What you need to do
Can you update the entries below so that every "teal quilted jacket" becomes "navy padded coat", with nothing else changed?

(Stored data entries)
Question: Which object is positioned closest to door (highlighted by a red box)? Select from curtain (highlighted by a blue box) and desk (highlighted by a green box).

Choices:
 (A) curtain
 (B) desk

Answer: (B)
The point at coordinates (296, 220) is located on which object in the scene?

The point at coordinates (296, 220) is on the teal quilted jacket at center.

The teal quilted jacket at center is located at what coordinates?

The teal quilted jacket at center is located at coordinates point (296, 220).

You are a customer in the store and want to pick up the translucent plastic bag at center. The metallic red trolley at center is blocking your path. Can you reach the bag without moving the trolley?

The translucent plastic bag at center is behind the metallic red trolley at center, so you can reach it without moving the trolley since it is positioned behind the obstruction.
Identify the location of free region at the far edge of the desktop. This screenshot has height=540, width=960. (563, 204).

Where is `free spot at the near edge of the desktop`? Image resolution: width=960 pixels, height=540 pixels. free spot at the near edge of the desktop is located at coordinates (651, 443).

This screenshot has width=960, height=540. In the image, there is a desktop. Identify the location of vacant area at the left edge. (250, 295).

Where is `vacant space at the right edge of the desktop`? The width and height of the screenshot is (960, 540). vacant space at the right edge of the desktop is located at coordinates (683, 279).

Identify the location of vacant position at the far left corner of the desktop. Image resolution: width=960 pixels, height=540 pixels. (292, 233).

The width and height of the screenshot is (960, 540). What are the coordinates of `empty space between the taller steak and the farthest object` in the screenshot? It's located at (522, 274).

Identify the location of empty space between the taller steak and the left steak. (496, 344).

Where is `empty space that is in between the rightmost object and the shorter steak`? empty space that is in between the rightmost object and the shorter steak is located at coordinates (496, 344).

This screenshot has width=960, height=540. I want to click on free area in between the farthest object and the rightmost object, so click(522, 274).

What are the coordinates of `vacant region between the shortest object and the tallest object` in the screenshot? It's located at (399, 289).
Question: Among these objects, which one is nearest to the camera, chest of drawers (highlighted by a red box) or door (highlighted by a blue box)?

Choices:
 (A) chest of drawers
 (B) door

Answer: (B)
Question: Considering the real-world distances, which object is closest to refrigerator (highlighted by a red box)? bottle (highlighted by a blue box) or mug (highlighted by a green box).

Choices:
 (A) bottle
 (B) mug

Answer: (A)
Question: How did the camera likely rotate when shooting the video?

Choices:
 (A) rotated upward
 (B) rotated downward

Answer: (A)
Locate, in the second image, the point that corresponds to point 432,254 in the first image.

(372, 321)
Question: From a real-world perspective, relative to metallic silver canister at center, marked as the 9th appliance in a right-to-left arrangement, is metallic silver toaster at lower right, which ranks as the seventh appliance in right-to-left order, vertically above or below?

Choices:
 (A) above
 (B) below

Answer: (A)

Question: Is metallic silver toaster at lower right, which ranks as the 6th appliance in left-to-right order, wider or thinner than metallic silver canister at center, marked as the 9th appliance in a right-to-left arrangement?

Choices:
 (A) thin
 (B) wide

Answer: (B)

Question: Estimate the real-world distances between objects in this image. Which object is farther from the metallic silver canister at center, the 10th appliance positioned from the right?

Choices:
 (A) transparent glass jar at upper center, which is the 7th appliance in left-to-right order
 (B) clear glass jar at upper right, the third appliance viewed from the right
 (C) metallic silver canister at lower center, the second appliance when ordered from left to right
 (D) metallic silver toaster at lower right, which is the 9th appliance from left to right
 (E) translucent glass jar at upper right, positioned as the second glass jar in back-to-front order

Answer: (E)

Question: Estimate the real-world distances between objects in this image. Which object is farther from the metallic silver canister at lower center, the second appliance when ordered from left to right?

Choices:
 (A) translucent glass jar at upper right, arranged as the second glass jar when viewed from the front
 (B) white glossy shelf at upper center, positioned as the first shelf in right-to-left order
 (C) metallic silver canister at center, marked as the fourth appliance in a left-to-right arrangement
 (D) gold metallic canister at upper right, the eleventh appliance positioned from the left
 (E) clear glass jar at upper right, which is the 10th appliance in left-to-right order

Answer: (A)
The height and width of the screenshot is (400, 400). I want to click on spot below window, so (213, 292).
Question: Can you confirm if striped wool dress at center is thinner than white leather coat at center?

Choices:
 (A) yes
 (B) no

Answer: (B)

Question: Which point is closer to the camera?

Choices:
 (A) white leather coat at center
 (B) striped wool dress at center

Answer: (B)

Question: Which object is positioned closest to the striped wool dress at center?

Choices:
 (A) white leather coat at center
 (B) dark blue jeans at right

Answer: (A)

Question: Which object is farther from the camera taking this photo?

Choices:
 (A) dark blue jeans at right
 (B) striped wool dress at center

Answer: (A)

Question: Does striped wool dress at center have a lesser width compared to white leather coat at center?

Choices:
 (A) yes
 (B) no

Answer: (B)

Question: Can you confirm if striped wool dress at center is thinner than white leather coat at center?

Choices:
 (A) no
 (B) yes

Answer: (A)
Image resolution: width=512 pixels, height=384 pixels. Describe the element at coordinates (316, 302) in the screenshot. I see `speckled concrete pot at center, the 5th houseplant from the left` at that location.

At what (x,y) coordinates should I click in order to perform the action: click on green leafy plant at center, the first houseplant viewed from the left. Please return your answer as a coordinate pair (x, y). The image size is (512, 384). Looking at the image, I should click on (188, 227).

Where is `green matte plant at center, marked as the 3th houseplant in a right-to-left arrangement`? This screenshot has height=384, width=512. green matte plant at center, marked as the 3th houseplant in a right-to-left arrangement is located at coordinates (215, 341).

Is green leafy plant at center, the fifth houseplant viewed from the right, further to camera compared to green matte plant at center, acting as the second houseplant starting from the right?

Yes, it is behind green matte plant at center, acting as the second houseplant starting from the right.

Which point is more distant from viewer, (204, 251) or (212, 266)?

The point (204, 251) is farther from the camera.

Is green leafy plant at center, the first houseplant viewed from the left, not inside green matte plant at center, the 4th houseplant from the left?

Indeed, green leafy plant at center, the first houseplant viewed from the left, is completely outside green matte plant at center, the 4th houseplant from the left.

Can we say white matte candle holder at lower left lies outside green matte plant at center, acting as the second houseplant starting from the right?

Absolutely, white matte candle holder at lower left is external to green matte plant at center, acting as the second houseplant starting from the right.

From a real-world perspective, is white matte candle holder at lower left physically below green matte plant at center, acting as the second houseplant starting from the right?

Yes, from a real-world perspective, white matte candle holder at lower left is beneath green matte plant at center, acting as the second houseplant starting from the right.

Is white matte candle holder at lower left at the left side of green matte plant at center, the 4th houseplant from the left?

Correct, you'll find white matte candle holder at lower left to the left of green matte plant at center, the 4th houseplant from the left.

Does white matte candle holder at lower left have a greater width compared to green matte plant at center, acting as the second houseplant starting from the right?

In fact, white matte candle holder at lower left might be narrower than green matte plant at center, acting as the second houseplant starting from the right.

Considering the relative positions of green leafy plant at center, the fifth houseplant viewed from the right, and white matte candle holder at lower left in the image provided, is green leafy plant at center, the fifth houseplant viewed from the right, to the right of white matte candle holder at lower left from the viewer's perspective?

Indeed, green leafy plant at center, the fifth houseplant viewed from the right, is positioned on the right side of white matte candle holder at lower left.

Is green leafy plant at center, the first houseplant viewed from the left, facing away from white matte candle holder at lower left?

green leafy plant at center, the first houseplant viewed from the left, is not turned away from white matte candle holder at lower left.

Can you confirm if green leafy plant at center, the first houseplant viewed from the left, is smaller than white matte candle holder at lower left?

Response area
Question: Which object is positioned closest to door (highlighted by a red box)? Select from curtain (highlighted by a blue box) and desk (highlighted by a green box).

Choices:
 (A) curtain
 (B) desk

Answer: (B)
The point at coordinates (296, 220) is located on which object in the scene?

The point at coordinates (296, 220) is on the navy padded coat at center.

The navy padded coat at center is located at what coordinates?

The navy padded coat at center is located at coordinates point (296, 220).

You are a customer in the store and want to pick up the translucent plastic bag at center. The metallic red trolley at center is blocking your path. Can you reach the bag without moving the trolley?

The translucent plastic bag at center is behind the metallic red trolley at center, so you can reach it without moving the trolley since it is positioned behind the obstruction.
Identify the location of free region at the far edge of the desktop. This screenshot has height=540, width=960. (563, 204).

Where is `free spot at the near edge of the desktop`? Image resolution: width=960 pixels, height=540 pixels. free spot at the near edge of the desktop is located at coordinates (651, 443).

This screenshot has width=960, height=540. In the image, there is a desktop. Identify the location of vacant area at the left edge. (250, 295).

Where is `vacant space at the right edge of the desktop`? The width and height of the screenshot is (960, 540). vacant space at the right edge of the desktop is located at coordinates (683, 279).

Identify the location of vacant position at the far left corner of the desktop. Image resolution: width=960 pixels, height=540 pixels. (292, 233).

The width and height of the screenshot is (960, 540). What are the coordinates of `empty space between the taller steak and the farthest object` in the screenshot? It's located at (522, 274).

Identify the location of empty space between the taller steak and the left steak. (496, 344).

Where is `empty space that is in between the rightmost object and the shorter steak`? empty space that is in between the rightmost object and the shorter steak is located at coordinates (496, 344).

This screenshot has width=960, height=540. I want to click on free area in between the farthest object and the rightmost object, so click(522, 274).

What are the coordinates of `vacant region between the shortest object and the tallest object` in the screenshot? It's located at (399, 289).
Question: Among these objects, which one is nearest to the camera, chest of drawers (highlighted by a red box) or door (highlighted by a blue box)?

Choices:
 (A) chest of drawers
 (B) door

Answer: (B)
Question: Considering the real-world distances, which object is closest to refrigerator (highlighted by a red box)? bottle (highlighted by a blue box) or mug (highlighted by a green box).

Choices:
 (A) bottle
 (B) mug

Answer: (A)
Question: How did the camera likely rotate when shooting the video?

Choices:
 (A) rotated upward
 (B) rotated downward

Answer: (A)
Locate, in the second image, the point that corresponds to point 432,254 in the first image.

(372, 321)
Question: From a real-world perspective, relative to metallic silver canister at center, marked as the 9th appliance in a right-to-left arrangement, is metallic silver toaster at lower right, which ranks as the seventh appliance in right-to-left order, vertically above or below?

Choices:
 (A) above
 (B) below

Answer: (A)

Question: Is metallic silver toaster at lower right, which ranks as the 6th appliance in left-to-right order, wider or thinner than metallic silver canister at center, marked as the 9th appliance in a right-to-left arrangement?

Choices:
 (A) thin
 (B) wide

Answer: (B)

Question: Estimate the real-world distances between objects in this image. Which object is farther from the metallic silver canister at center, the 10th appliance positioned from the right?

Choices:
 (A) transparent glass jar at upper center, which is the 7th appliance in left-to-right order
 (B) clear glass jar at upper right, the third appliance viewed from the right
 (C) metallic silver canister at lower center, the second appliance when ordered from left to right
 (D) metallic silver toaster at lower right, which is the 9th appliance from left to right
 (E) translucent glass jar at upper right, positioned as the second glass jar in back-to-front order

Answer: (E)

Question: Estimate the real-world distances between objects in this image. Which object is farther from the metallic silver canister at lower center, the second appliance when ordered from left to right?

Choices:
 (A) translucent glass jar at upper right, arranged as the second glass jar when viewed from the front
 (B) white glossy shelf at upper center, positioned as the first shelf in right-to-left order
 (C) metallic silver canister at center, marked as the fourth appliance in a left-to-right arrangement
 (D) gold metallic canister at upper right, the eleventh appliance positioned from the left
 (E) clear glass jar at upper right, which is the 10th appliance in left-to-right order

Answer: (A)
The height and width of the screenshot is (400, 400). I want to click on spot below window, so (213, 292).
Question: Can you confirm if striped wool dress at center is thinner than white leather coat at center?

Choices:
 (A) yes
 (B) no

Answer: (B)

Question: Which point is closer to the camera?

Choices:
 (A) white leather coat at center
 (B) striped wool dress at center

Answer: (B)

Question: Which object is positioned closest to the striped wool dress at center?

Choices:
 (A) white leather coat at center
 (B) dark blue jeans at right

Answer: (A)

Question: Which object is farther from the camera taking this photo?

Choices:
 (A) dark blue jeans at right
 (B) striped wool dress at center

Answer: (A)

Question: Does striped wool dress at center have a lesser width compared to white leather coat at center?

Choices:
 (A) yes
 (B) no

Answer: (B)

Question: Can you confirm if striped wool dress at center is thinner than white leather coat at center?

Choices:
 (A) no
 (B) yes

Answer: (A)
Image resolution: width=512 pixels, height=384 pixels. Describe the element at coordinates (316, 302) in the screenshot. I see `speckled concrete pot at center, the 5th houseplant from the left` at that location.

At what (x,y) coordinates should I click in order to perform the action: click on green leafy plant at center, the first houseplant viewed from the left. Please return your answer as a coordinate pair (x, y). The image size is (512, 384). Looking at the image, I should click on (188, 227).

Where is `green matte plant at center, marked as the 3th houseplant in a right-to-left arrangement`? This screenshot has height=384, width=512. green matte plant at center, marked as the 3th houseplant in a right-to-left arrangement is located at coordinates (215, 341).

Is green leafy plant at center, the fifth houseplant viewed from the right, further to camera compared to green matte plant at center, acting as the second houseplant starting from the right?

Yes, it is behind green matte plant at center, acting as the second houseplant starting from the right.

Which point is more distant from viewer, (204, 251) or (212, 266)?

The point (204, 251) is farther from the camera.

Is green leafy plant at center, the first houseplant viewed from the left, not inside green matte plant at center, the 4th houseplant from the left?

Indeed, green leafy plant at center, the first houseplant viewed from the left, is completely outside green matte plant at center, the 4th houseplant from the left.

Can we say white matte candle holder at lower left lies outside green matte plant at center, acting as the second houseplant starting from the right?

Absolutely, white matte candle holder at lower left is external to green matte plant at center, acting as the second houseplant starting from the right.

From a real-world perspective, is white matte candle holder at lower left physically below green matte plant at center, acting as the second houseplant starting from the right?

Yes, from a real-world perspective, white matte candle holder at lower left is beneath green matte plant at center, acting as the second houseplant starting from the right.

Is white matte candle holder at lower left at the left side of green matte plant at center, the 4th houseplant from the left?

Correct, you'll find white matte candle holder at lower left to the left of green matte plant at center, the 4th houseplant from the left.

Does white matte candle holder at lower left have a greater width compared to green matte plant at center, acting as the second houseplant starting from the right?

In fact, white matte candle holder at lower left might be narrower than green matte plant at center, acting as the second houseplant starting from the right.

Considering the relative positions of green leafy plant at center, the fifth houseplant viewed from the right, and white matte candle holder at lower left in the image provided, is green leafy plant at center, the fifth houseplant viewed from the right, to the right of white matte candle holder at lower left from the viewer's perspective?

Indeed, green leafy plant at center, the fifth houseplant viewed from the right, is positioned on the right side of white matte candle holder at lower left.

Is green leafy plant at center, the first houseplant viewed from the left, facing away from white matte candle holder at lower left?

green leafy plant at center, the first houseplant viewed from the left, is not turned away from white matte candle holder at lower left.

Can you confirm if green leafy plant at center, the first houseplant viewed from the left, is smaller than white matte candle holder at lower left?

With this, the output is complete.